Using the listing below, work out the number of lines in which "tile" appears; return only that figure.
══ Dataset records
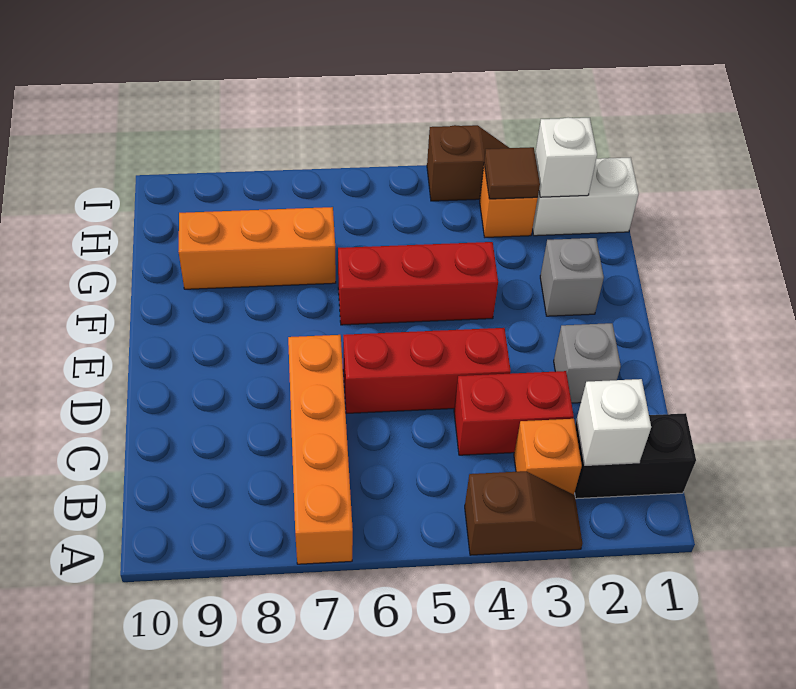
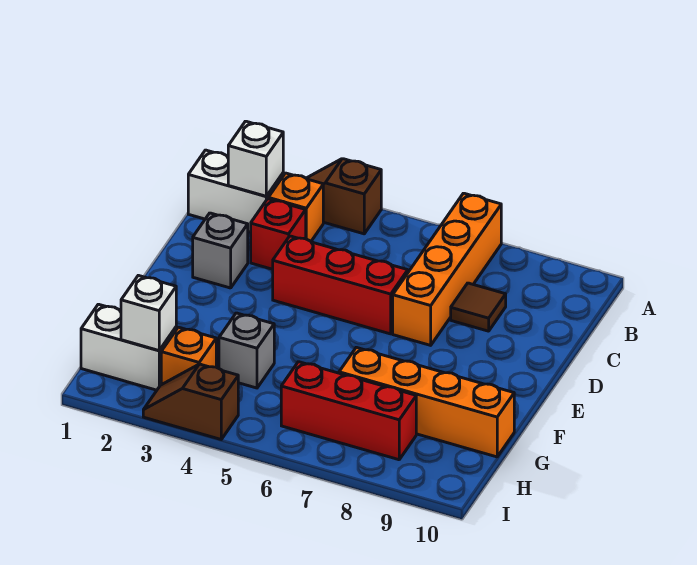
black brick B1:B2 level 1 -> white brick B1:B2 level 1
red brick C3:C4 level 1 -> red brick C3 level 1
grey brick F2 level 1 -> grey brick G4 level 1
red brick F4:F6 level 1 -> red brick H6:H8 level 1
orange brick G7:G9 level 1 -> orange brick G7:G10 level 1
brown tile H3 level 2 -> brown tile C8 level 1

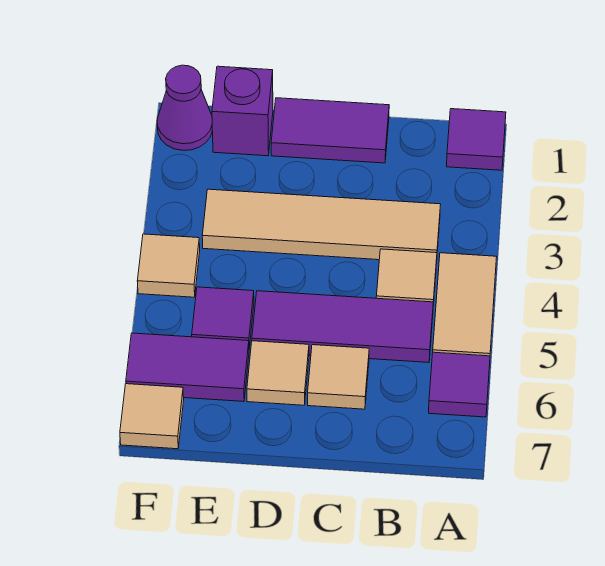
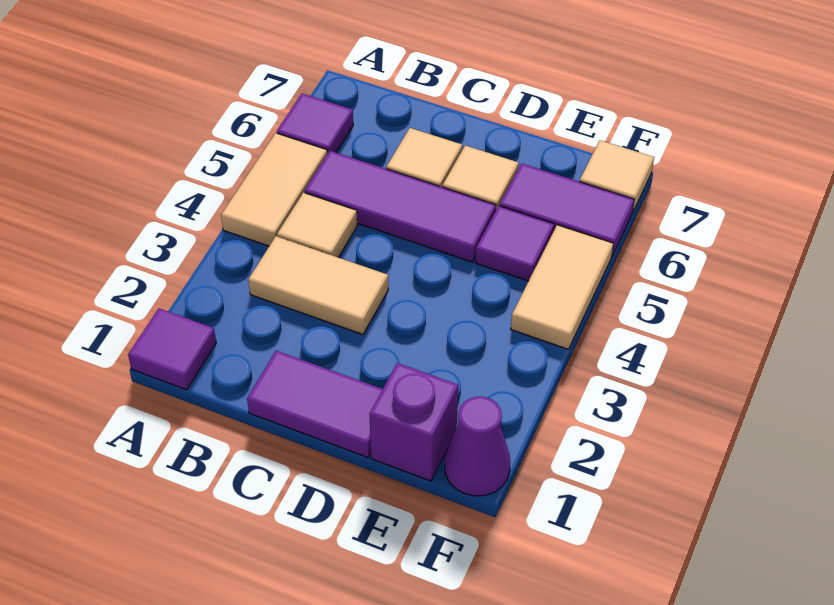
tan tile B3:E3 level 1 -> tan tile B3:C3 level 1
tan tile F4 level 1 -> tan tile F4:F5 level 1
════
Answer section.
3